Data taken from a collection:
%%

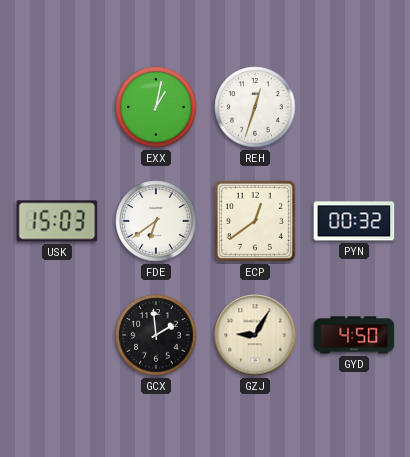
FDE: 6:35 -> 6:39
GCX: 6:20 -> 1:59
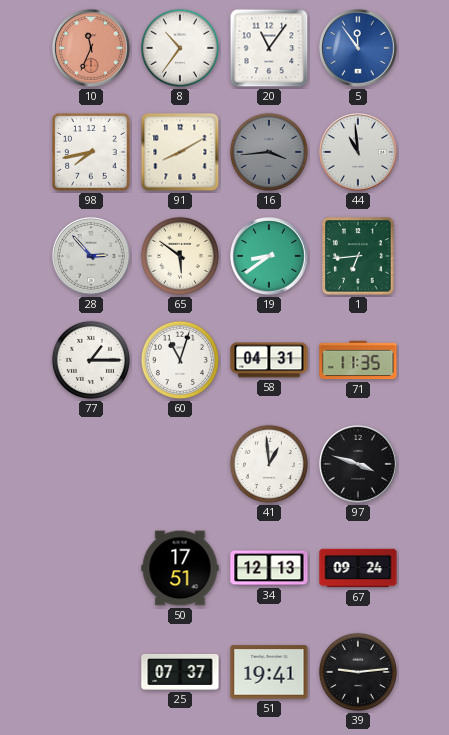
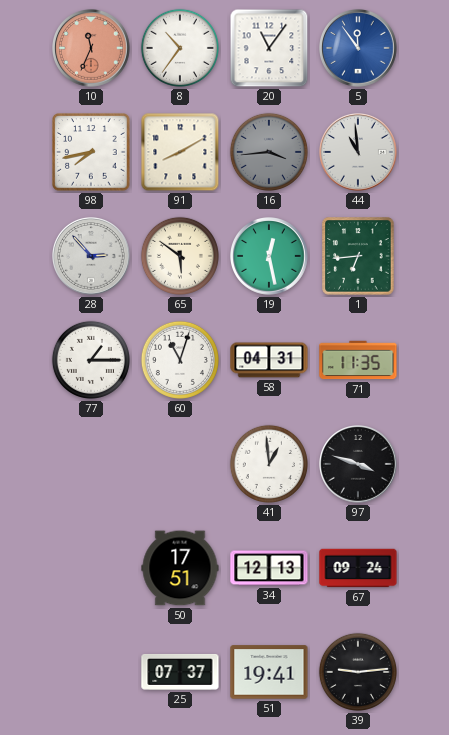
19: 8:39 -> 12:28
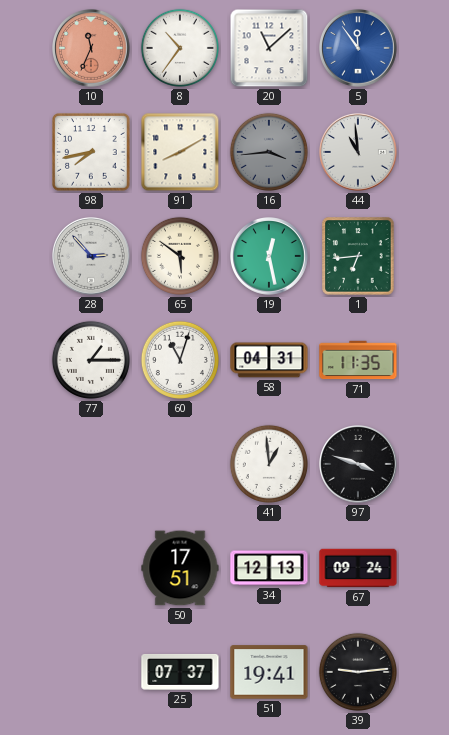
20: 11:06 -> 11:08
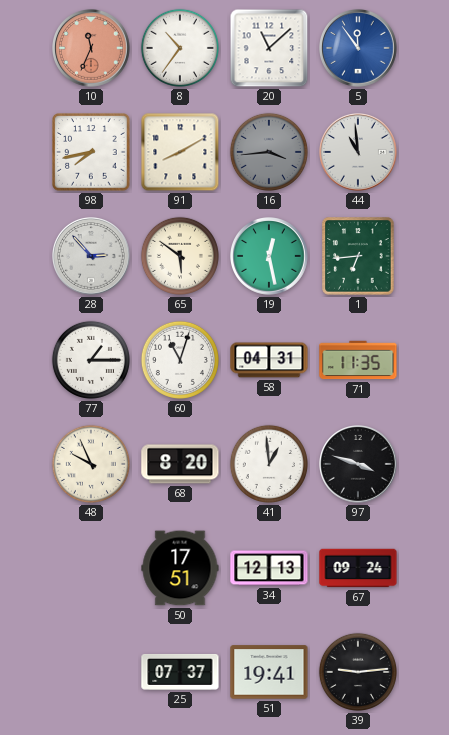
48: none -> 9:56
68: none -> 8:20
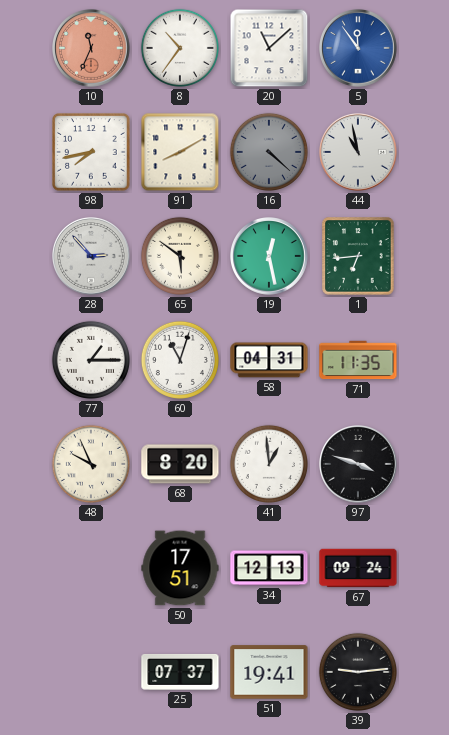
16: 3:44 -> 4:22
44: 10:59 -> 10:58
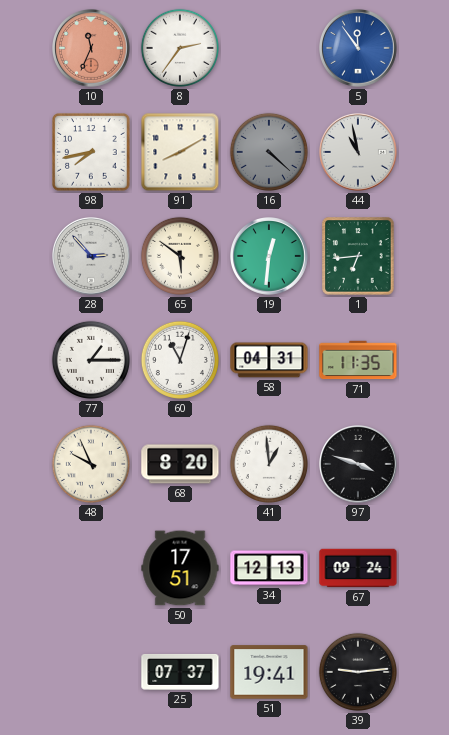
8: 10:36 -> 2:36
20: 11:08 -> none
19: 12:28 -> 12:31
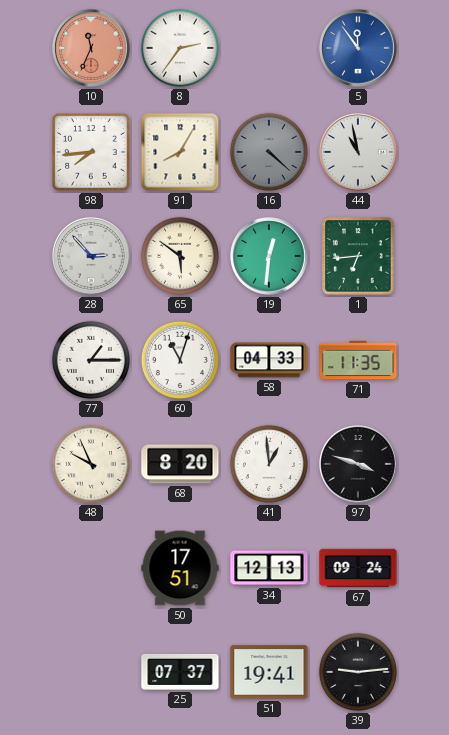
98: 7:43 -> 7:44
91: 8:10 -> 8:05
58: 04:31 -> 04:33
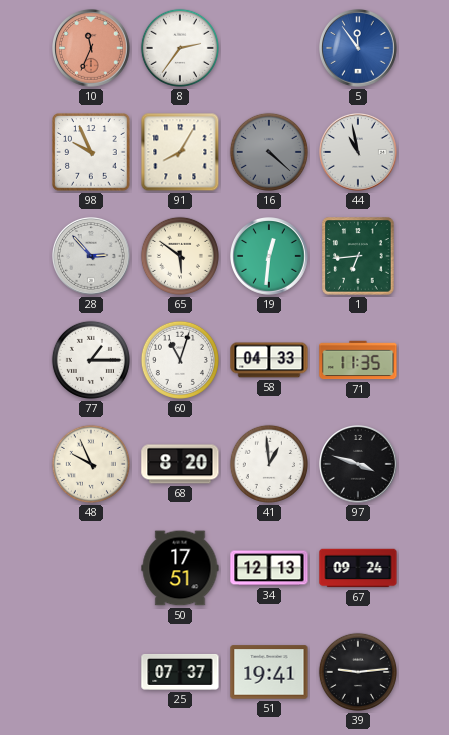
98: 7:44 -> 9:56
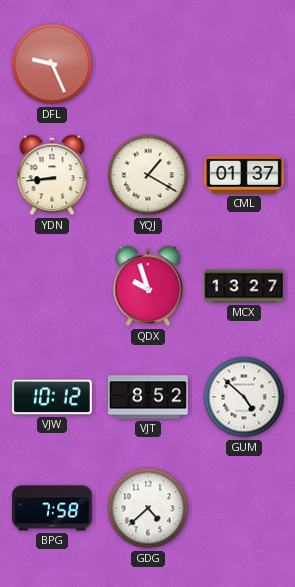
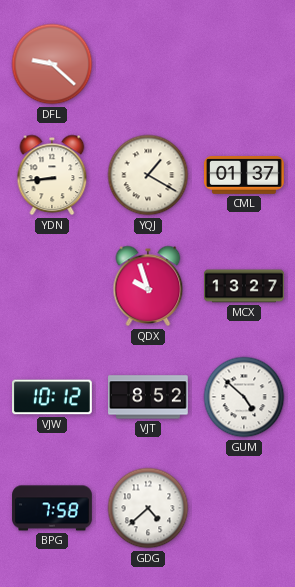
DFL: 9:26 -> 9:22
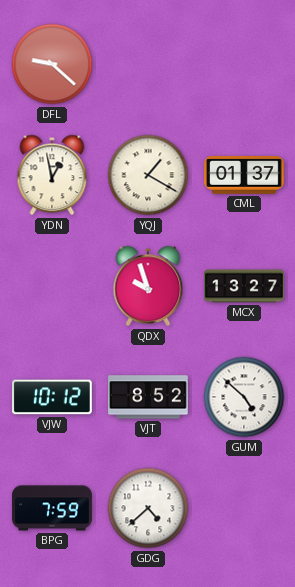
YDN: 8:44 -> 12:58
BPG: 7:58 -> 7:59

%%

What you will do.
Edit all the items so that every "none" reads "blank" and nothing else changes. Leave the pictures out of your answer.

Output for this exercise.
FDE: 6:35 -> 6:39
GCX: 6:20 -> 1:59
19: 8:39 -> 12:28
20: 11:06 -> 11:08
48: blank -> 9:56
68: blank -> 8:20
16: 3:44 -> 4:22
44: 10:59 -> 10:58
8: 10:36 -> 2:36
20: 11:08 -> blank
19: 12:28 -> 12:31
98: 7:43 -> 7:44
91: 8:10 -> 8:05
58: 04:31 -> 04:33
98: 7:44 -> 9:56
DFL: 9:26 -> 9:22
YDN: 8:44 -> 12:58
BPG: 7:58 -> 7:59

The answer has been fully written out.